# Task to complete
Word for word, write the records out again, but omit each picture.

- Opening Delimiter -

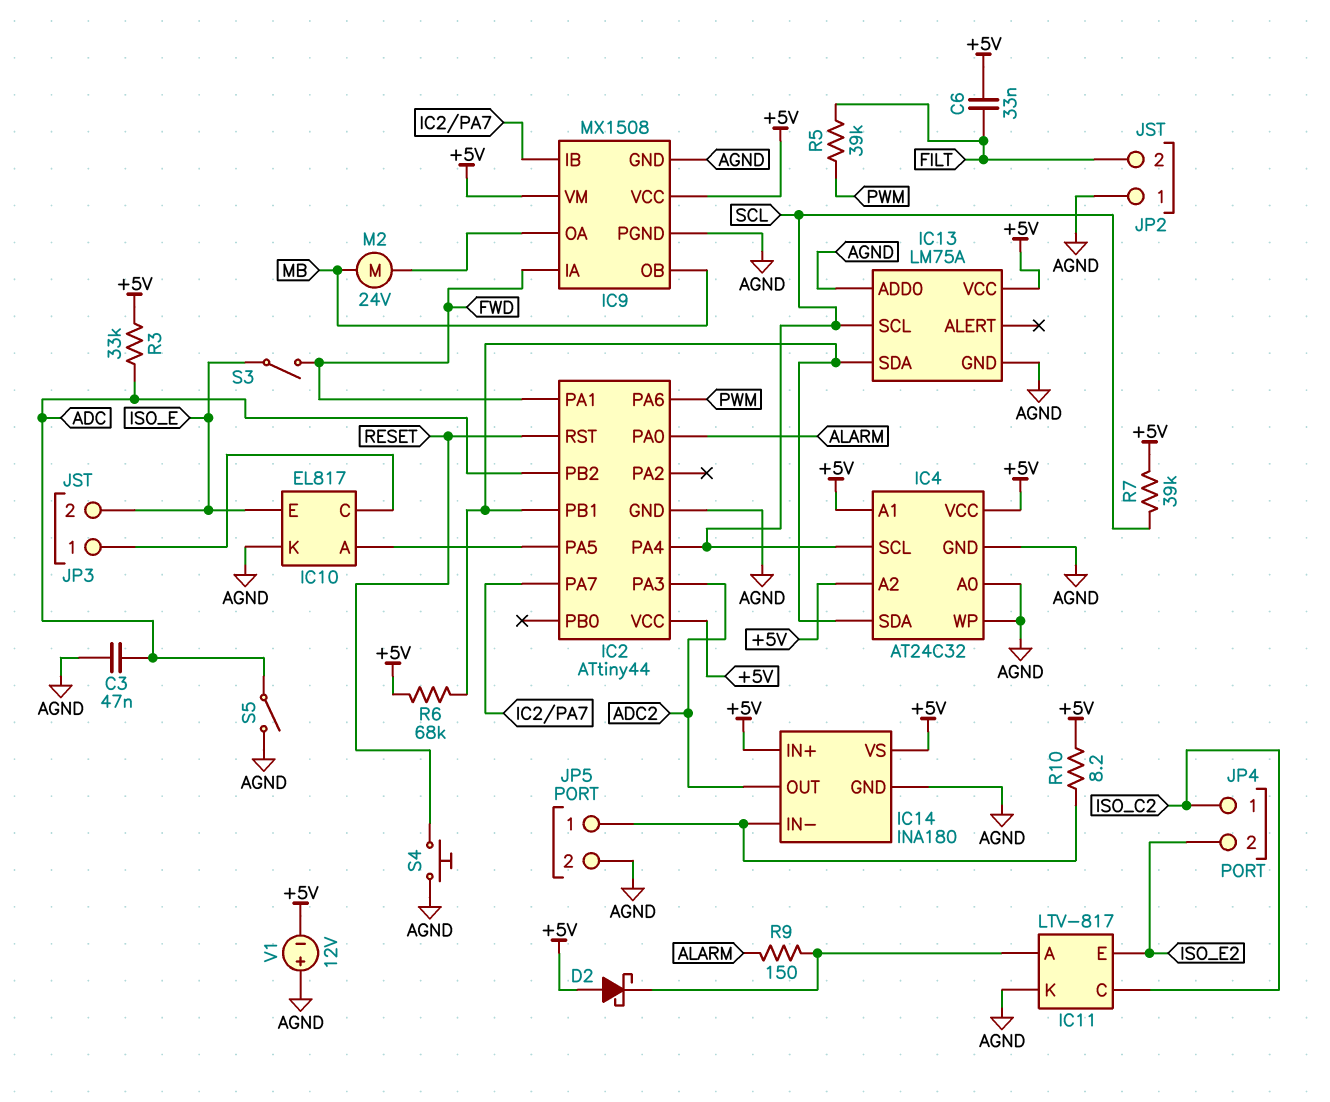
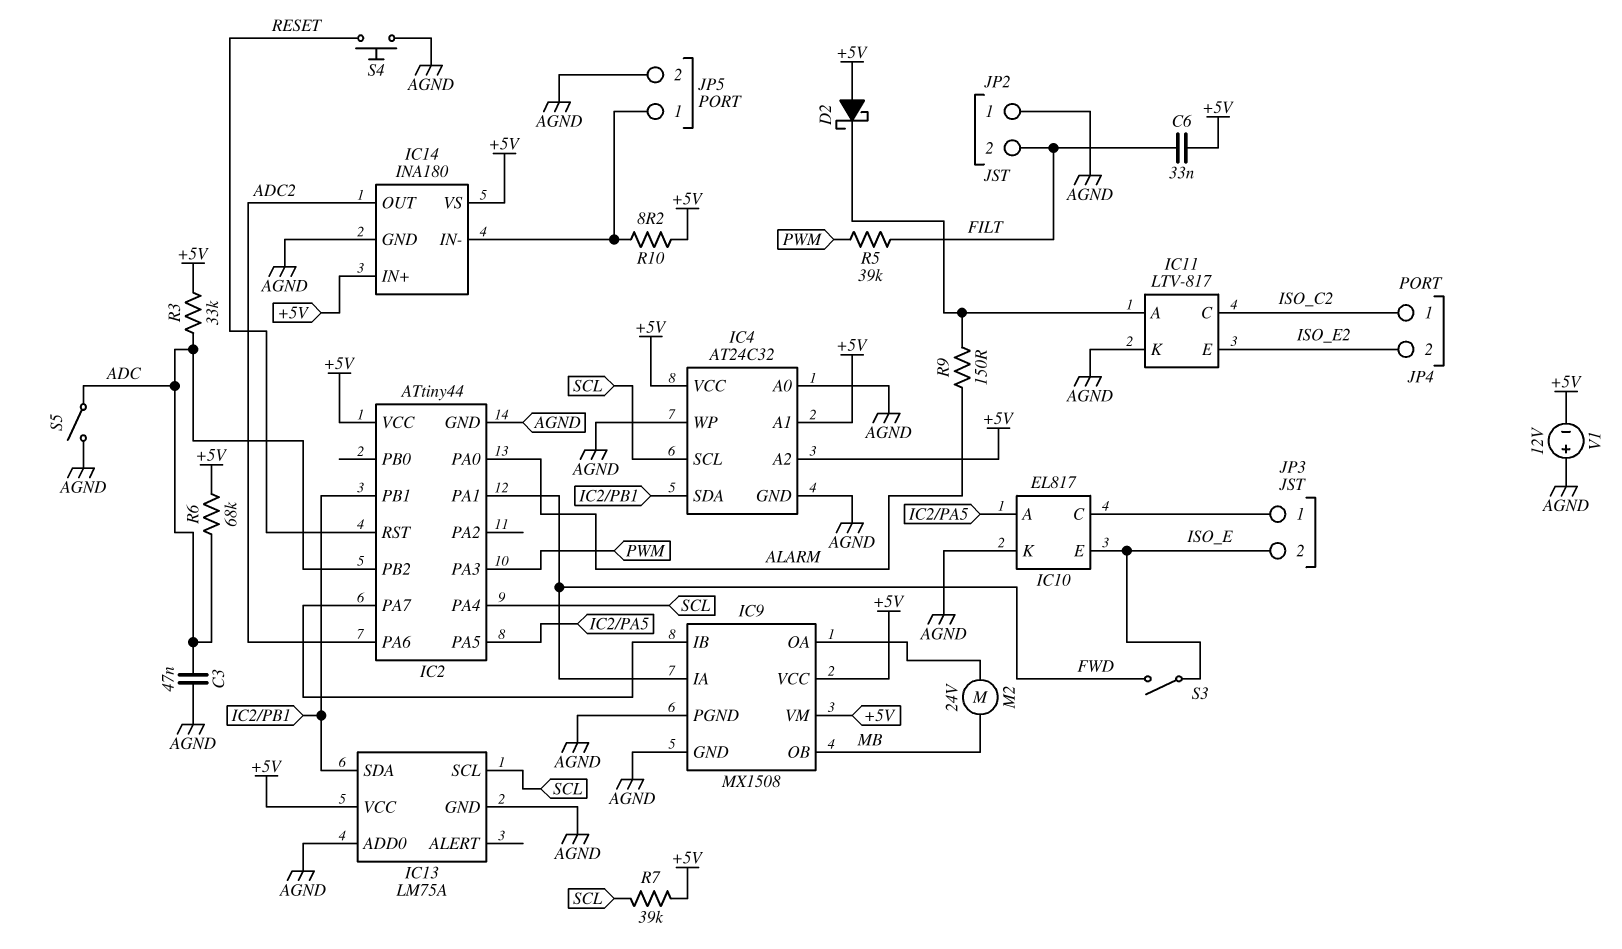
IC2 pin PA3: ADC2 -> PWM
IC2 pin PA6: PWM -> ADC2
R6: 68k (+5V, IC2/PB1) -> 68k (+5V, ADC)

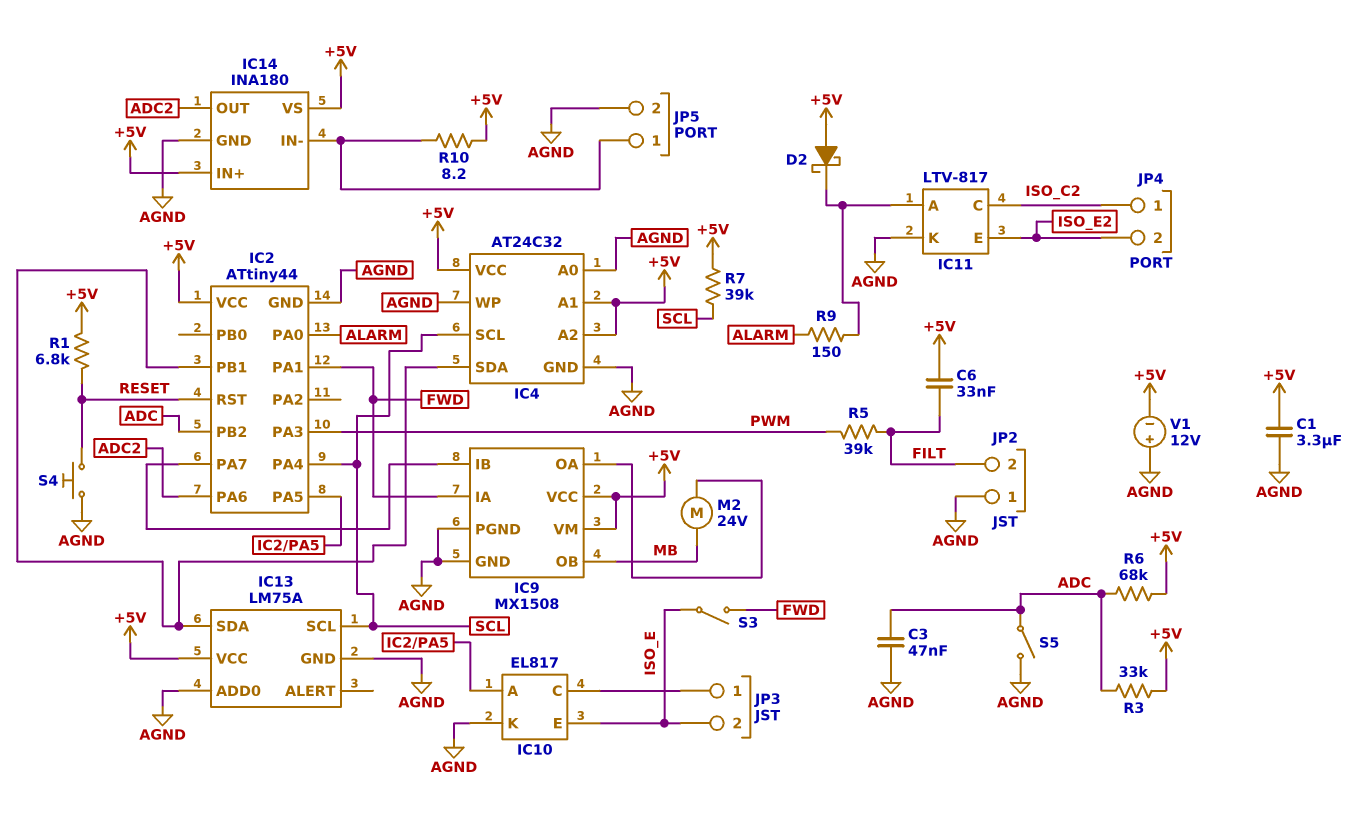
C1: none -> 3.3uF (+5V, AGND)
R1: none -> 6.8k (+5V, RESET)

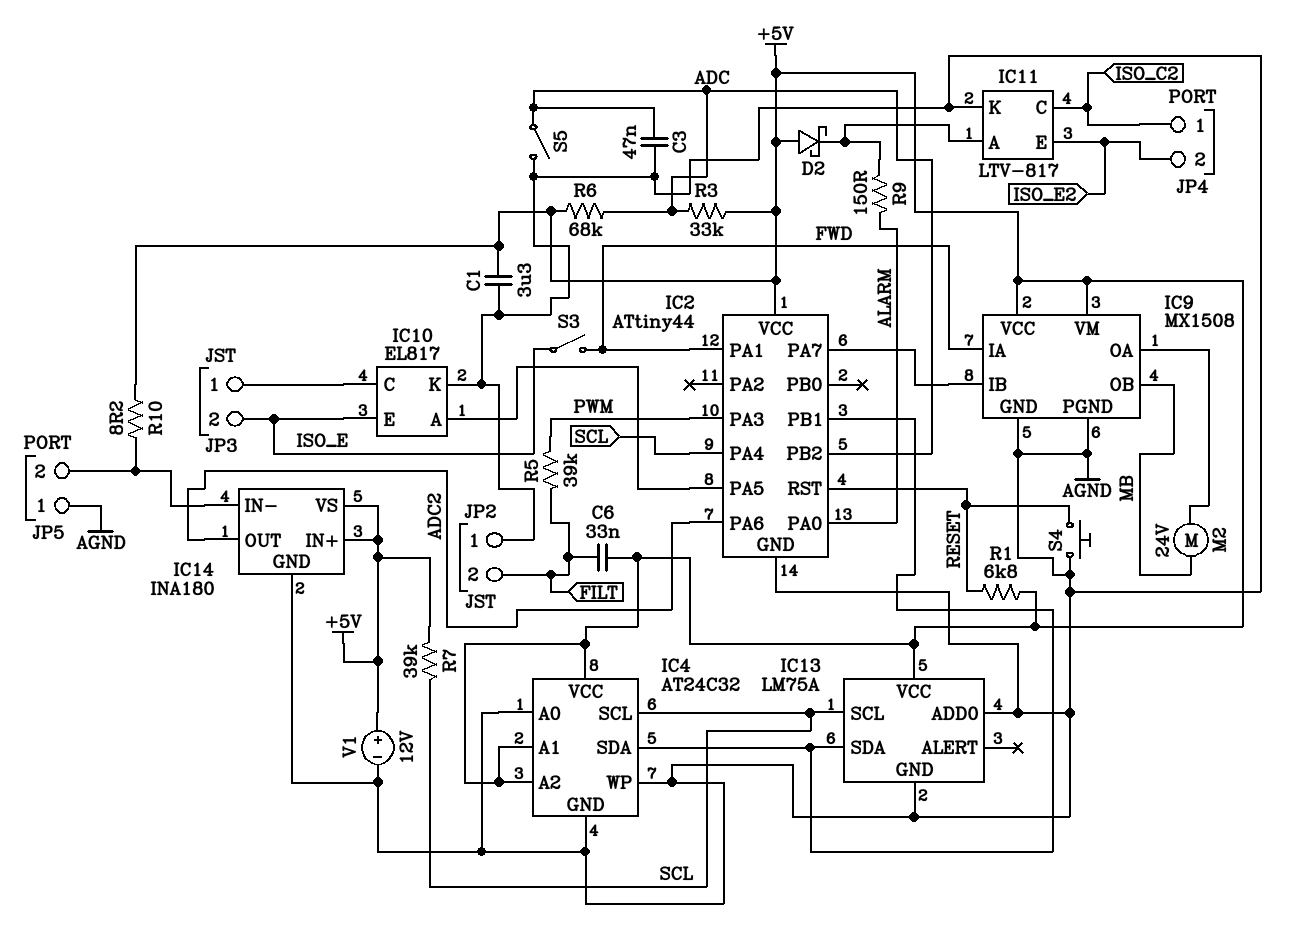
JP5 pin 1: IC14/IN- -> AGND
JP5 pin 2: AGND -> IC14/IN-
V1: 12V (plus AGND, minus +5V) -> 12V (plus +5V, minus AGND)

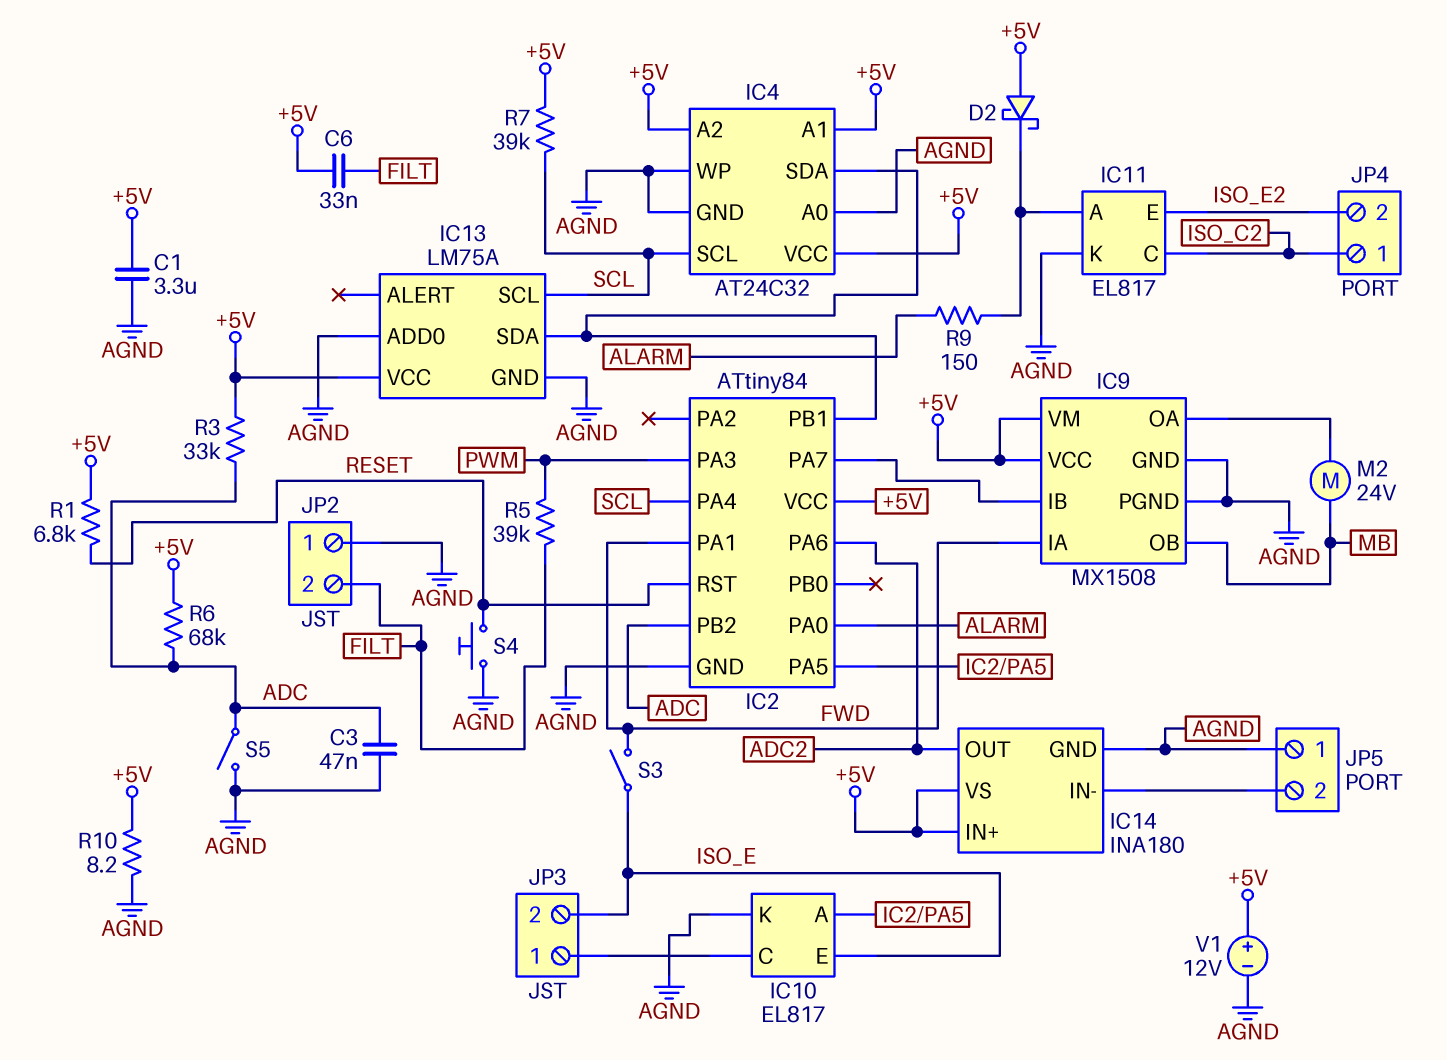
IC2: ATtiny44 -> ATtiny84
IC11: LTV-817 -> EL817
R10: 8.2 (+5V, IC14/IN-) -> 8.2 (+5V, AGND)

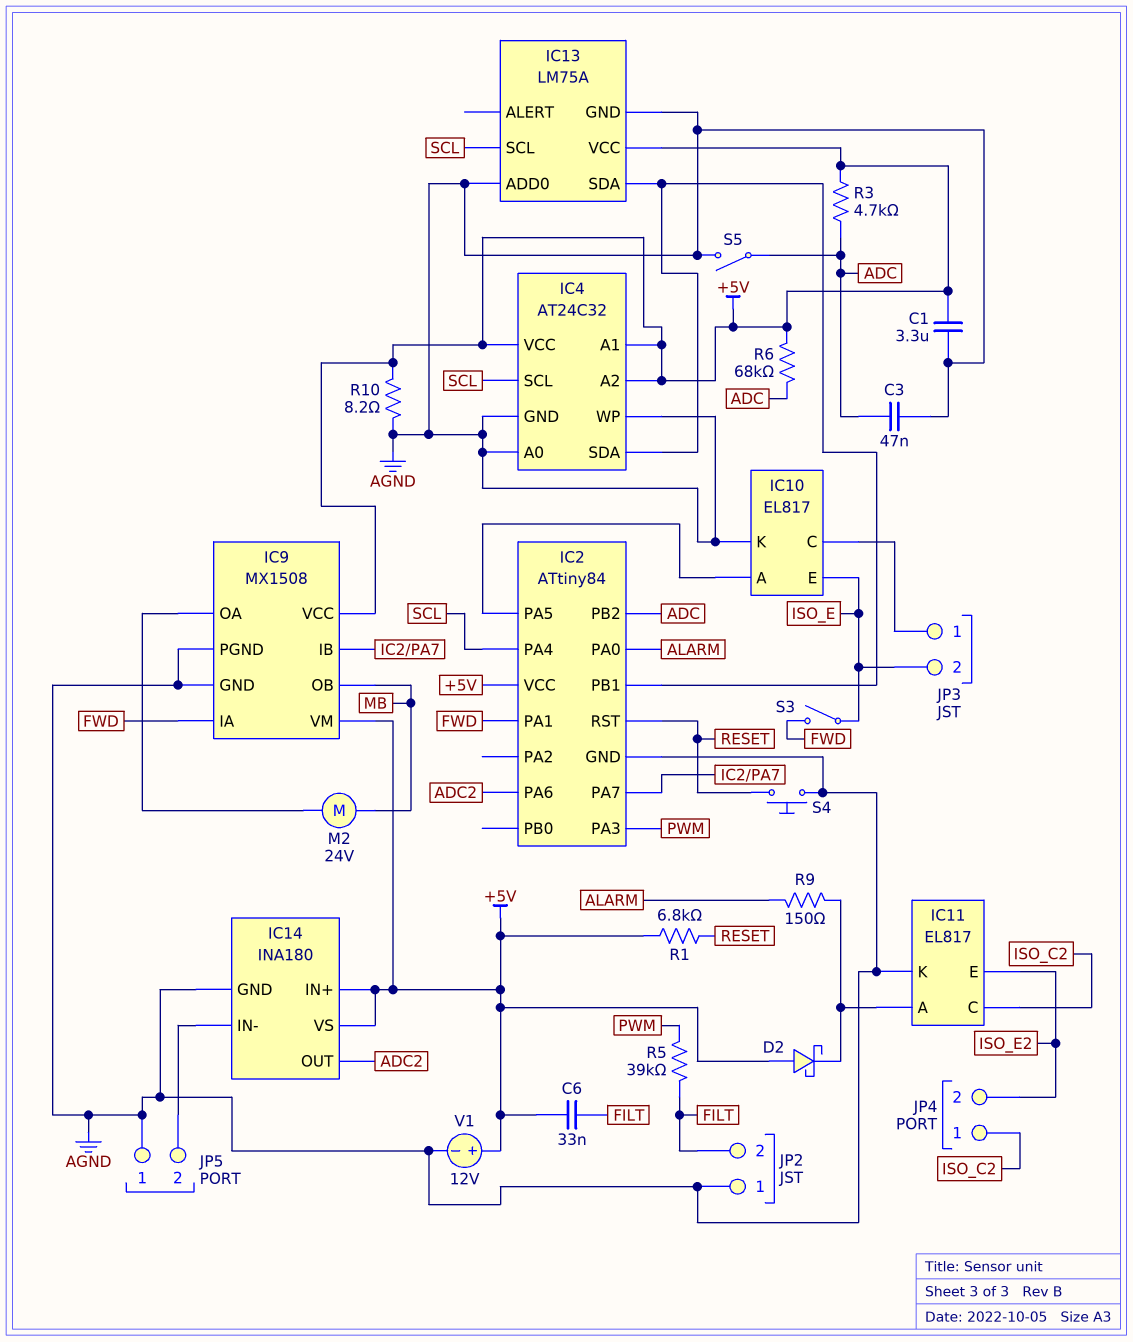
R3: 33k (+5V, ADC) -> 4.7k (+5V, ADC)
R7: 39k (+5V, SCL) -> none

- Closing Delimiter -

# Solution
IC2 pin PA3: ADC2 -> PWM
IC2 pin PA6: PWM -> ADC2
R6: 68k (+5V, IC2/PB1) -> 68k (+5V, ADC)

C1: none -> 3.3uF (+5V, AGND)
R1: none -> 6.8k (+5V, RESET)

JP5 pin 1: IC14/IN- -> AGND
JP5 pin 2: AGND -> IC14/IN-
V1: 12V (plus AGND, minus +5V) -> 12V (plus +5V, minus AGND)

IC2: ATtiny44 -> ATtiny84
IC11: LTV-817 -> EL817
R10: 8.2 (+5V, IC14/IN-) -> 8.2 (+5V, AGND)

R3: 33k (+5V, ADC) -> 4.7k (+5V, ADC)
R7: 39k (+5V, SCL) -> none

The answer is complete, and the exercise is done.